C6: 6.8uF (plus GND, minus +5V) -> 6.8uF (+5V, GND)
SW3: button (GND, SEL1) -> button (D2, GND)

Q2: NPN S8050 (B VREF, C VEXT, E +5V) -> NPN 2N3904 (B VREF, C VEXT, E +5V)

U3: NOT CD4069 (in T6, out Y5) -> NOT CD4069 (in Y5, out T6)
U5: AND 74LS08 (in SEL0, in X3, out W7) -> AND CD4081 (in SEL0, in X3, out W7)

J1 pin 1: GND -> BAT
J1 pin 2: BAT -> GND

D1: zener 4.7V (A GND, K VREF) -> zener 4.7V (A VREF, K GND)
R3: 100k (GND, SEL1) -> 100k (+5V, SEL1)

::::::::::

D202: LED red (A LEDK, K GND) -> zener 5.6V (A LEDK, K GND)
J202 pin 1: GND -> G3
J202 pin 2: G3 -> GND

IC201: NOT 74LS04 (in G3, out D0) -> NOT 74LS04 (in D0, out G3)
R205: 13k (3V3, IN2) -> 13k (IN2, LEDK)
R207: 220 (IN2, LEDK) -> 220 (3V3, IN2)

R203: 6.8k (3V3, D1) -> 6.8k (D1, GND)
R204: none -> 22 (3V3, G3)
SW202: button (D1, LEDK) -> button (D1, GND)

::::::::::

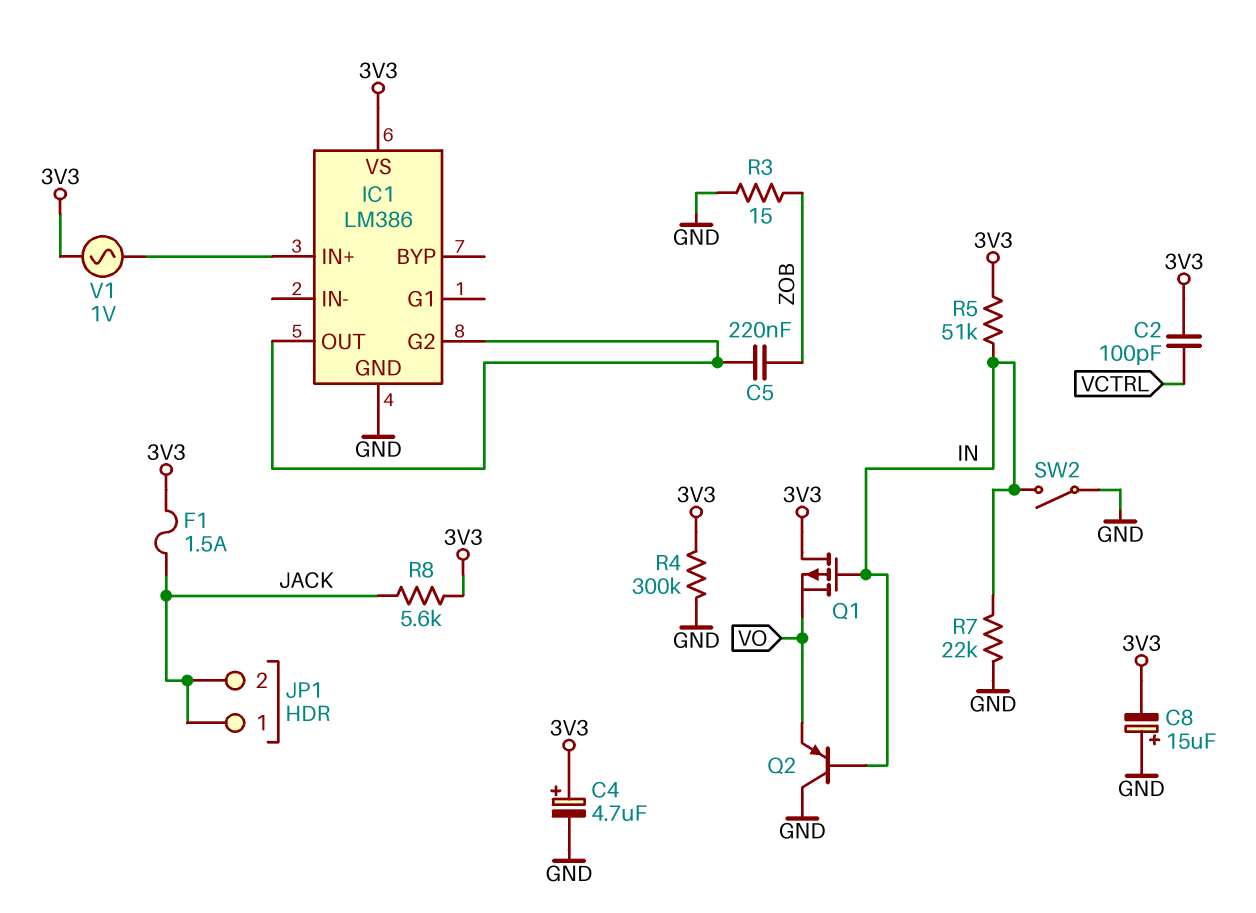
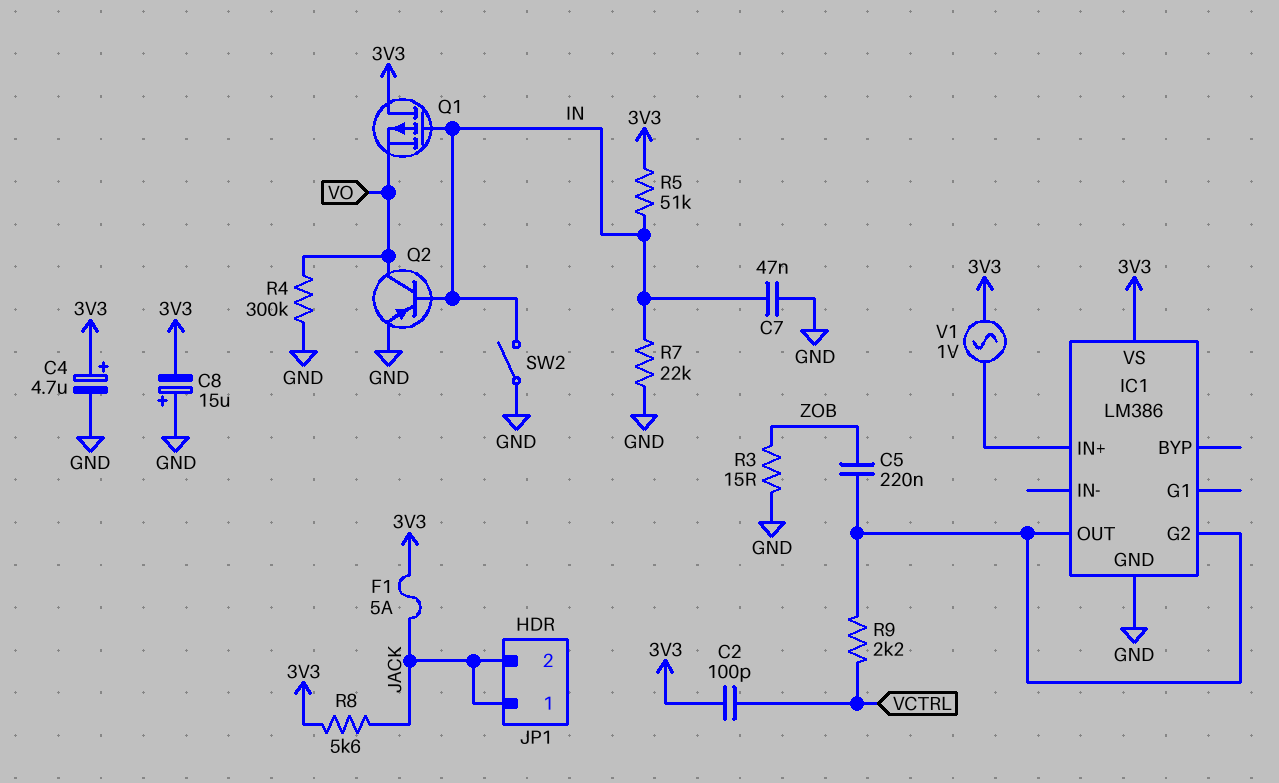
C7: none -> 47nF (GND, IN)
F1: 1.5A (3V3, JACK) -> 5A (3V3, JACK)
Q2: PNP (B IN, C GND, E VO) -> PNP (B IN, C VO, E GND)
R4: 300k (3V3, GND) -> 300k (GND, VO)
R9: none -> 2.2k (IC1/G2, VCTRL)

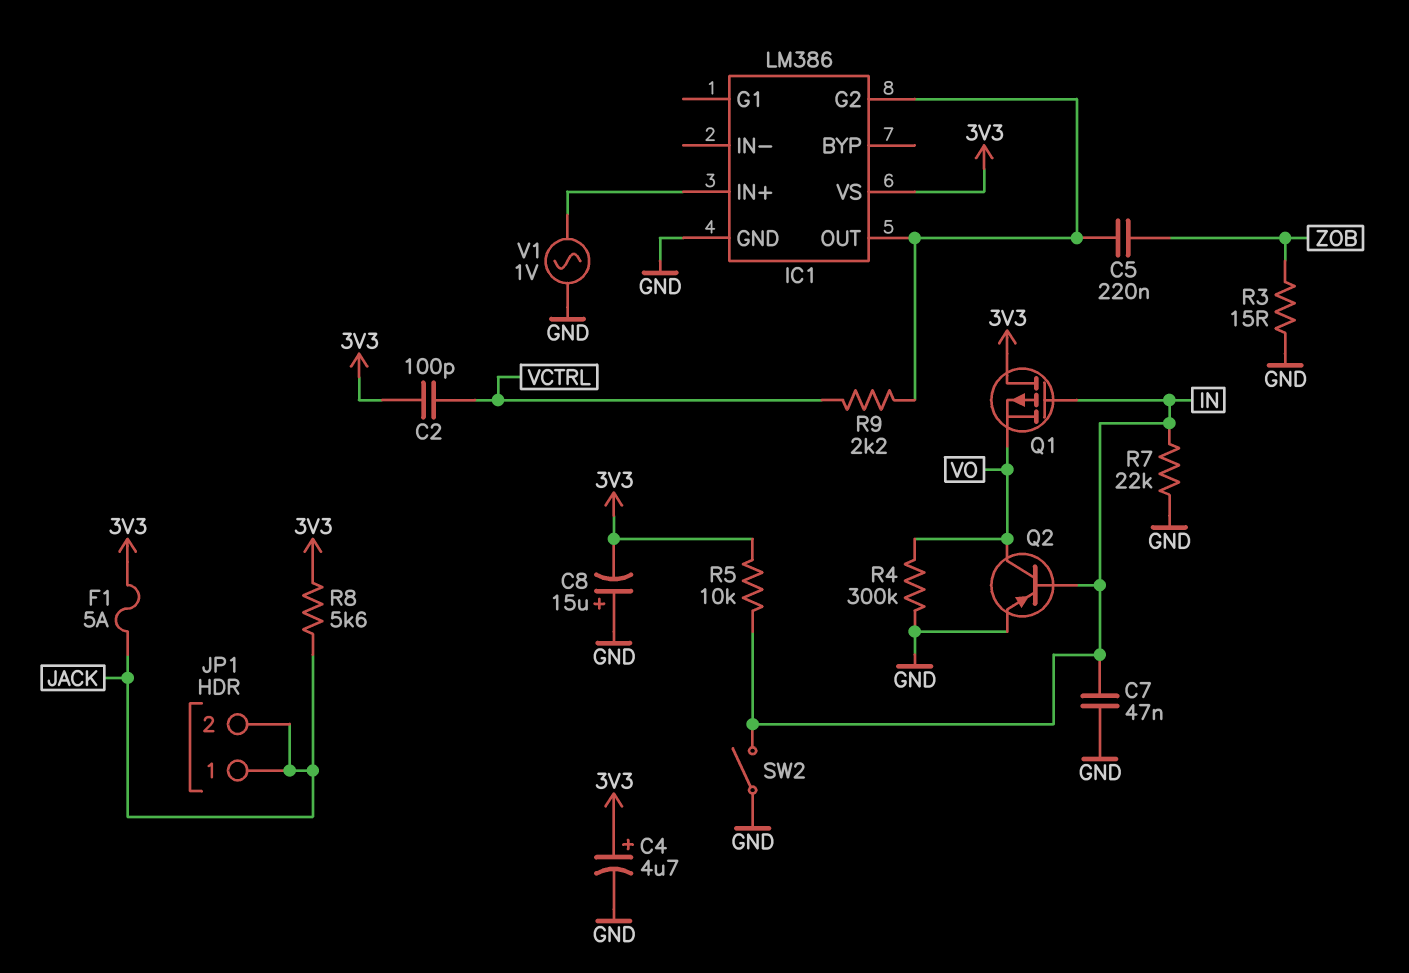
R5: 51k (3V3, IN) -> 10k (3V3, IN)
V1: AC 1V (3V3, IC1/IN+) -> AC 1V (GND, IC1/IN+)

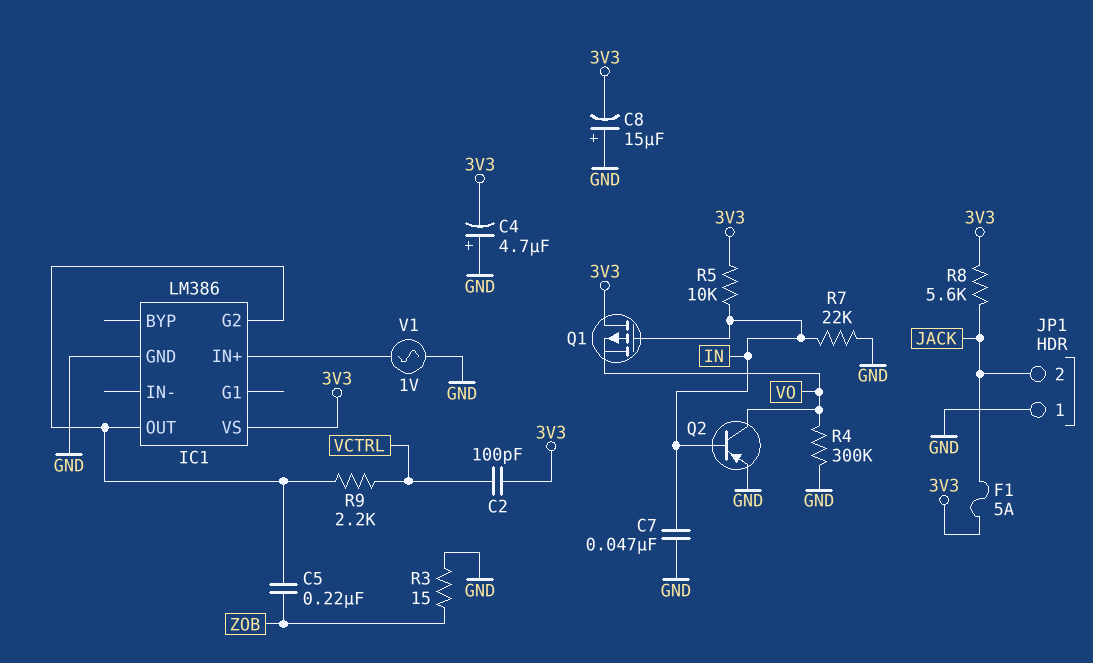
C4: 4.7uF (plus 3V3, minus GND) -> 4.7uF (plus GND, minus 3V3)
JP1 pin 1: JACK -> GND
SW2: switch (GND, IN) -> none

::::::::::

◆ **Instructions to follow**: Where in the entries does the word "zener" occur? Copy out each line that has it.

◆ **Exercise response**:
D1: zener 4.7V (A GND, K VREF) -> zener 4.7V (A VREF, K GND)
D202: LED red (A LEDK, K GND) -> zener 5.6V (A LEDK, K GND)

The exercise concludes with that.